INFORMATION PROVIDED
***

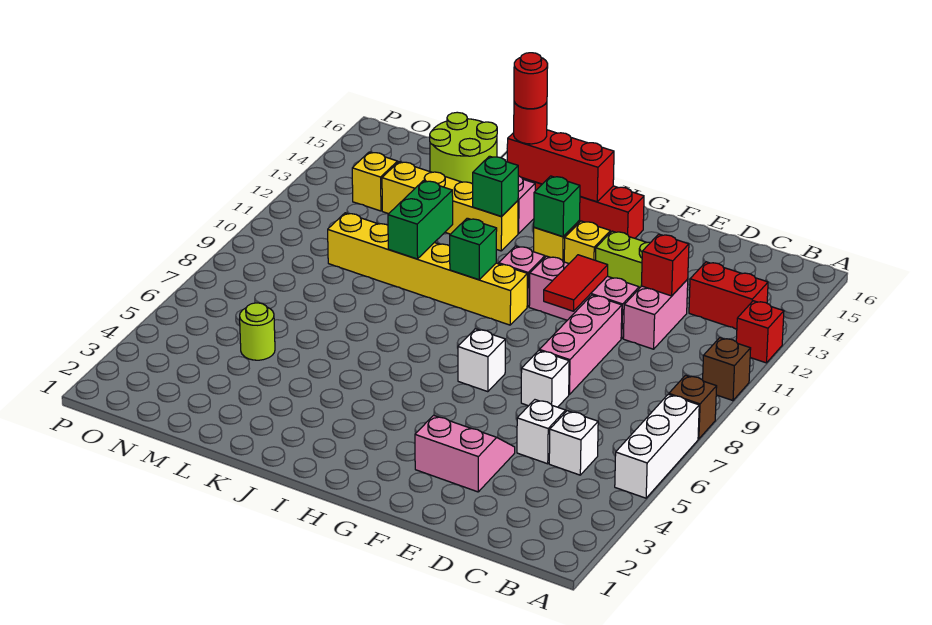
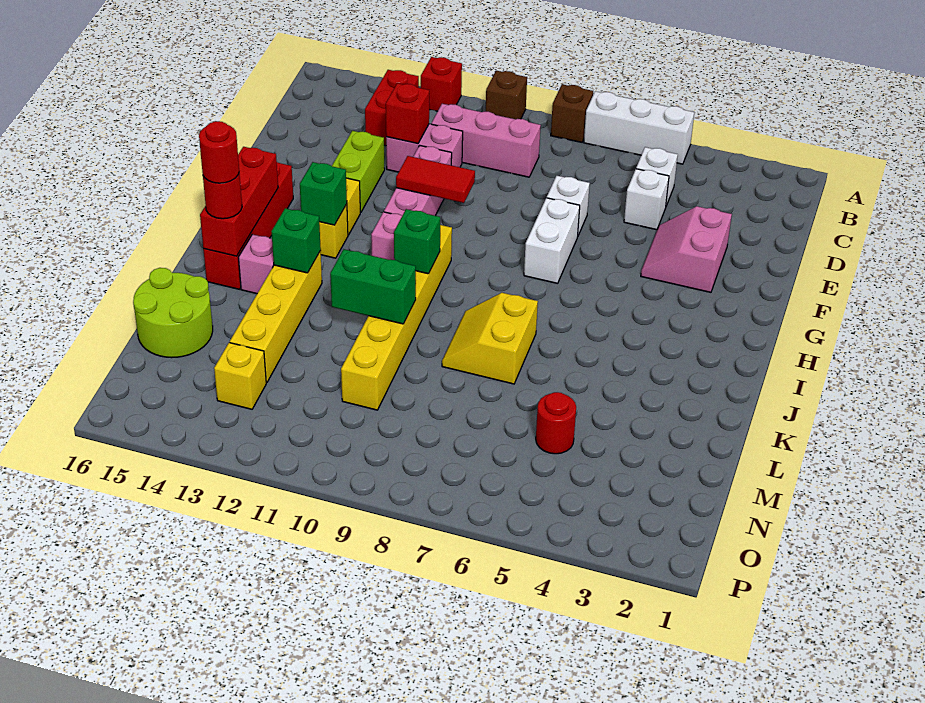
pink brick E8:E10 level 1 -> pink brick C9:C11 level 1
white brick G7 level 1 -> white brick F7:G7 level 1
none -> yellow slope J7:K8 level 1 top 7
lime round brick M5 level 1 -> red round brick M5 level 1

***

TASK ITEM
Whenever a line in the data above contains the word "brick", include it in the tally, and report only the final number.

RESPONSE TO THIS EXERCISE
3